From the data underneath, reproduce exactly the stretch that begins at the line with "camera: 15 degrees right, 0 degrees up" and ends after the line with "(560, 227) = (747, 409): brown".

[Object state change records]
━━━━
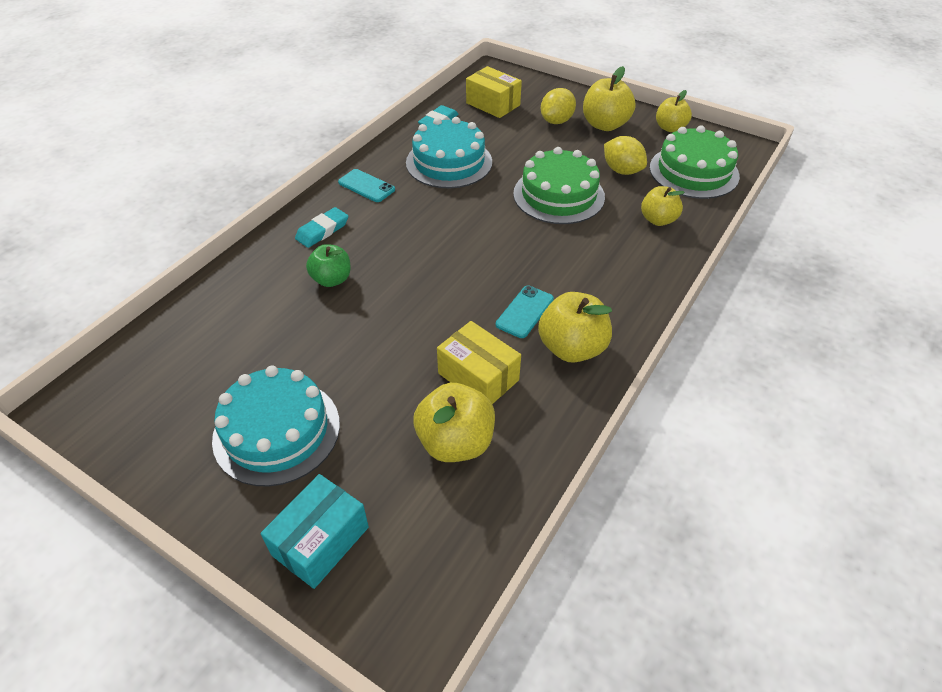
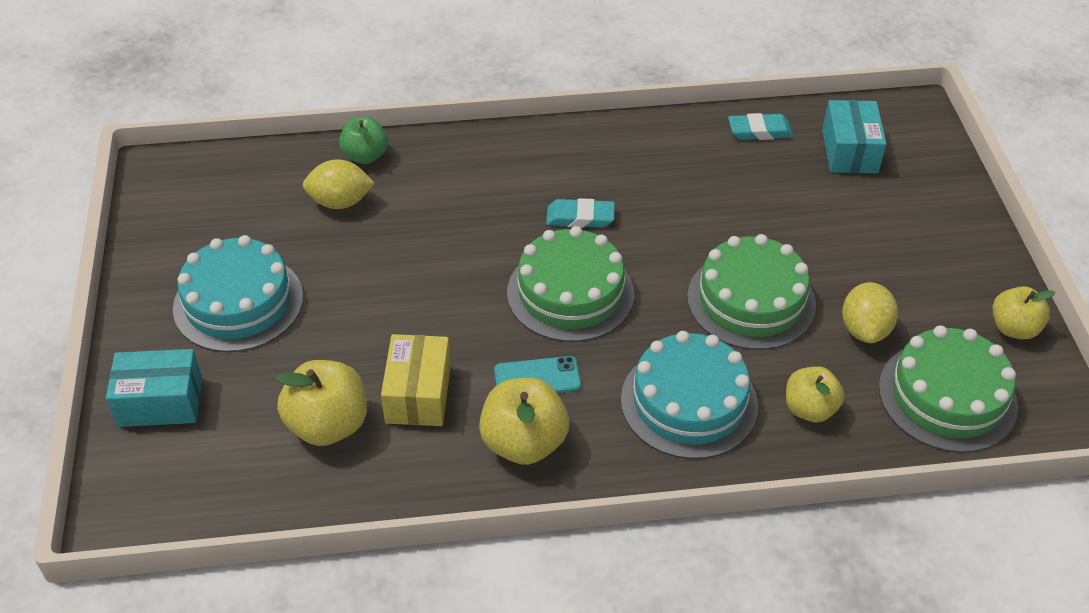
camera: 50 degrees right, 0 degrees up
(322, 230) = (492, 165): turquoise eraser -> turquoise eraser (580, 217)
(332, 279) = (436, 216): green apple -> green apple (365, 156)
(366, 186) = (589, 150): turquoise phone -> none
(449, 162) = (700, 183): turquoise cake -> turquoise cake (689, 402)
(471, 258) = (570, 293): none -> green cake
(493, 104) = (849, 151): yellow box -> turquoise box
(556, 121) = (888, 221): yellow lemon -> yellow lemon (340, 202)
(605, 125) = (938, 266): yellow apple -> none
━━━━
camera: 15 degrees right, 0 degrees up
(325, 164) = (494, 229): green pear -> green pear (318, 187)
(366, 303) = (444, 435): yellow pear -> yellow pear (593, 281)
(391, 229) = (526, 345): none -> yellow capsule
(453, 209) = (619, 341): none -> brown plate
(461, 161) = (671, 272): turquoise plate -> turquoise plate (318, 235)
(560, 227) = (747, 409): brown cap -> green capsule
━━━━
= Answer for this exercise =
camera: 15 degrees right, 0 degrees up
(325, 164) = (494, 229): green pear -> green pear (318, 187)
(366, 303) = (444, 435): yellow pear -> yellow pear (593, 281)
(391, 229) = (526, 345): none -> yellow capsule
(453, 209) = (619, 341): none -> brown plate
(461, 161) = (671, 272): turquoise plate -> turquoise plate (318, 235)
(560, 227) = (747, 409): brown cap -> green capsule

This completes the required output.